(TASK INPUTS):

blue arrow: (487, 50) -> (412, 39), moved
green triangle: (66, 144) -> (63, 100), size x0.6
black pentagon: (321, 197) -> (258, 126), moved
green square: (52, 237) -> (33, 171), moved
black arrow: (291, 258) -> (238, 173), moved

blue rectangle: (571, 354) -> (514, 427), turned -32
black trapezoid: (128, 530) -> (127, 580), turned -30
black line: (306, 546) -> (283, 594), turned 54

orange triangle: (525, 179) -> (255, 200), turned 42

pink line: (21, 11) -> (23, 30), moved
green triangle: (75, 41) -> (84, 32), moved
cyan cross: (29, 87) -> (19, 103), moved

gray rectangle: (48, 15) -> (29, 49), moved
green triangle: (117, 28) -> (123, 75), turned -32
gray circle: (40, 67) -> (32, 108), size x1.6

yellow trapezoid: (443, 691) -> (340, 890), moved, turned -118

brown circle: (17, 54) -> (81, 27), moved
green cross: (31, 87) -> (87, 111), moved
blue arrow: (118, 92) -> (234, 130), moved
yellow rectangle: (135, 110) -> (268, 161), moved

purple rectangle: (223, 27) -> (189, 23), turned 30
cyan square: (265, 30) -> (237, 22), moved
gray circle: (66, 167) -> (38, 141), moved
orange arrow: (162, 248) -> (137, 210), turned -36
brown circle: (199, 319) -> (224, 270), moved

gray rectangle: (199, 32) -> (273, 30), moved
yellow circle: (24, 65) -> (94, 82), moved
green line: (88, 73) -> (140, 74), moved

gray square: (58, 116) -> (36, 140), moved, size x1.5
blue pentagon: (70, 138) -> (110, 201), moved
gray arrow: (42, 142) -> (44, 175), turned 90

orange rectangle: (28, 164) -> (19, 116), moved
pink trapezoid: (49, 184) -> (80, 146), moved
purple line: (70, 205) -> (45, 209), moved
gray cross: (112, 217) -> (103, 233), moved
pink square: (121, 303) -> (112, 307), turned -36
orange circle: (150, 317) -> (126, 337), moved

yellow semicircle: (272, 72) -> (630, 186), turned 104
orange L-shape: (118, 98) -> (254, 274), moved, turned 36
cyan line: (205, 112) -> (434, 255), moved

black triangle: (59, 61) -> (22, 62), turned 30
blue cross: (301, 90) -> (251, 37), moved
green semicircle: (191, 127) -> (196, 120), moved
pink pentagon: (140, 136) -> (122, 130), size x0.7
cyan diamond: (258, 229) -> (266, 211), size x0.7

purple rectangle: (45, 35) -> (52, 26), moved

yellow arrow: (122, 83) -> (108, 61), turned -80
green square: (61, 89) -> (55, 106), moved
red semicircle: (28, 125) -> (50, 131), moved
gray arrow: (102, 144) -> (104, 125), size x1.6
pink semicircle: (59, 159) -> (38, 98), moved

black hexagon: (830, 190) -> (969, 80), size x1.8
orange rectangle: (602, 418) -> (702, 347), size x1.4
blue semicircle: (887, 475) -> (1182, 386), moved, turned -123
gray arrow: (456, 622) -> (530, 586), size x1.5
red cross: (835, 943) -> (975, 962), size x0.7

(THE TASK):
Every line of the listing, first to last, should be retyped exactly.

(TASK OUTPUT):
blue arrow: (487, 50) -> (412, 39), moved
green triangle: (66, 144) -> (63, 100), size x0.6
black pentagon: (321, 197) -> (258, 126), moved
green square: (52, 237) -> (33, 171), moved
black arrow: (291, 258) -> (238, 173), moved

blue rectangle: (571, 354) -> (514, 427), turned -32
black trapezoid: (128, 530) -> (127, 580), turned -30
black line: (306, 546) -> (283, 594), turned 54

orange triangle: (525, 179) -> (255, 200), turned 42

pink line: (21, 11) -> (23, 30), moved
green triangle: (75, 41) -> (84, 32), moved
cyan cross: (29, 87) -> (19, 103), moved

gray rectangle: (48, 15) -> (29, 49), moved
green triangle: (117, 28) -> (123, 75), turned -32
gray circle: (40, 67) -> (32, 108), size x1.6

yellow trapezoid: (443, 691) -> (340, 890), moved, turned -118

brown circle: (17, 54) -> (81, 27), moved
green cross: (31, 87) -> (87, 111), moved
blue arrow: (118, 92) -> (234, 130), moved
yellow rectangle: (135, 110) -> (268, 161), moved

purple rectangle: (223, 27) -> (189, 23), turned 30
cyan square: (265, 30) -> (237, 22), moved
gray circle: (66, 167) -> (38, 141), moved
orange arrow: (162, 248) -> (137, 210), turned -36
brown circle: (199, 319) -> (224, 270), moved

gray rectangle: (199, 32) -> (273, 30), moved
yellow circle: (24, 65) -> (94, 82), moved
green line: (88, 73) -> (140, 74), moved

gray square: (58, 116) -> (36, 140), moved, size x1.5
blue pentagon: (70, 138) -> (110, 201), moved
gray arrow: (42, 142) -> (44, 175), turned 90

orange rectangle: (28, 164) -> (19, 116), moved
pink trapezoid: (49, 184) -> (80, 146), moved
purple line: (70, 205) -> (45, 209), moved
gray cross: (112, 217) -> (103, 233), moved
pink square: (121, 303) -> (112, 307), turned -36
orange circle: (150, 317) -> (126, 337), moved

yellow semicircle: (272, 72) -> (630, 186), turned 104
orange L-shape: (118, 98) -> (254, 274), moved, turned 36
cyan line: (205, 112) -> (434, 255), moved

black triangle: (59, 61) -> (22, 62), turned 30
blue cross: (301, 90) -> (251, 37), moved
green semicircle: (191, 127) -> (196, 120), moved
pink pentagon: (140, 136) -> (122, 130), size x0.7
cyan diamond: (258, 229) -> (266, 211), size x0.7

purple rectangle: (45, 35) -> (52, 26), moved

yellow arrow: (122, 83) -> (108, 61), turned -80
green square: (61, 89) -> (55, 106), moved
red semicircle: (28, 125) -> (50, 131), moved
gray arrow: (102, 144) -> (104, 125), size x1.6
pink semicircle: (59, 159) -> (38, 98), moved

black hexagon: (830, 190) -> (969, 80), size x1.8
orange rectangle: (602, 418) -> (702, 347), size x1.4
blue semicircle: (887, 475) -> (1182, 386), moved, turned -123
gray arrow: (456, 622) -> (530, 586), size x1.5
red cross: (835, 943) -> (975, 962), size x0.7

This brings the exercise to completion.